(Stored entries)

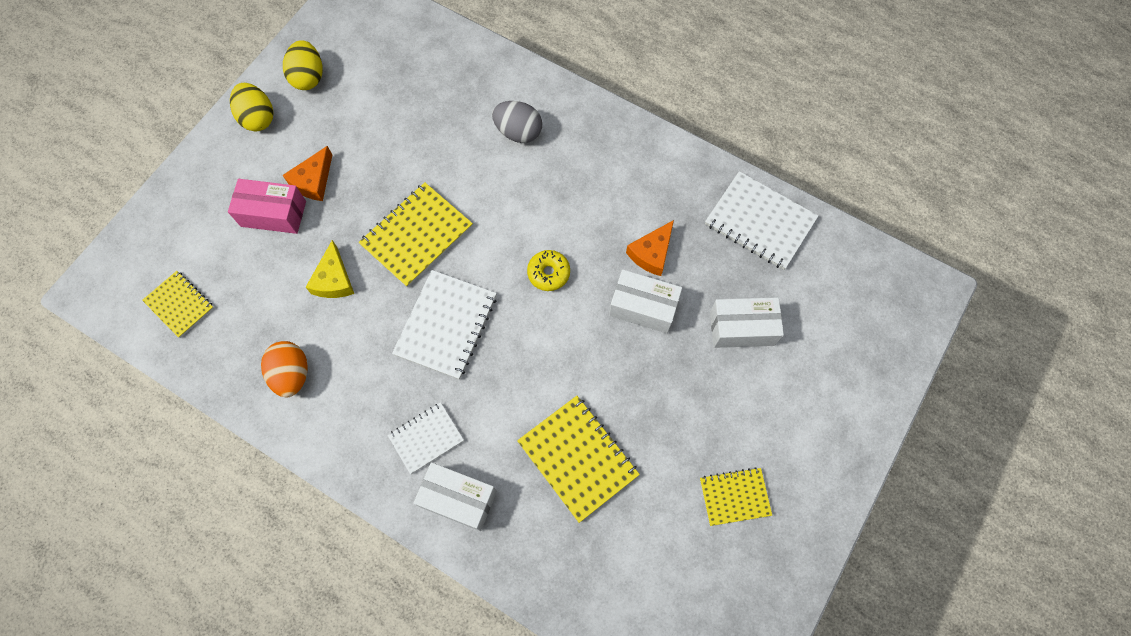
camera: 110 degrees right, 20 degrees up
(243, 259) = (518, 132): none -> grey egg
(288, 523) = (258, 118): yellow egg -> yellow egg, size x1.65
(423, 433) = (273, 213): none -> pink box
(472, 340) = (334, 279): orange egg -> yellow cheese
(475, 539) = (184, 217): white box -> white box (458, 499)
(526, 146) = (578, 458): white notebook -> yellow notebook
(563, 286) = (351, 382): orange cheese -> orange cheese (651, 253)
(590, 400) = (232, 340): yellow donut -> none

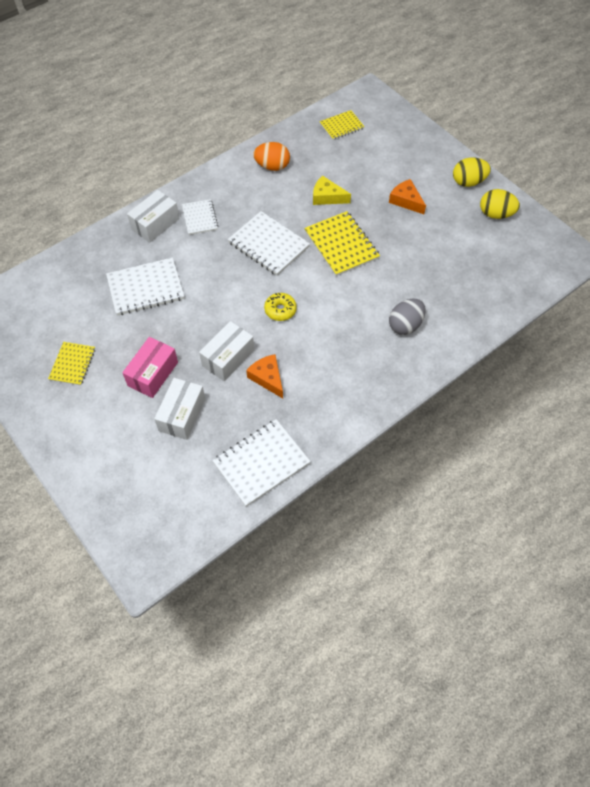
camera: 110 degrees right, 10 degrees down
(273, 213) = (388, 177): pink box -> pink box (153, 374)
(578, 458) = (145, 288): yellow notebook -> white notebook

TASK: Write out nothing but the lines from the one with "(526, 146) = (578, 458): white" through the last line of the entries, exactly as they stand; pictures are not part of the copy.

EXERCISE RESULT:
(526, 146) = (578, 458): white notebook -> yellow notebook
(563, 286) = (351, 382): orange cheese -> orange cheese (651, 253)
(590, 400) = (232, 340): yellow donut -> none

camera: 110 degrees right, 10 degrees down
(273, 213) = (388, 177): pink box -> pink box (153, 374)
(578, 458) = (145, 288): yellow notebook -> white notebook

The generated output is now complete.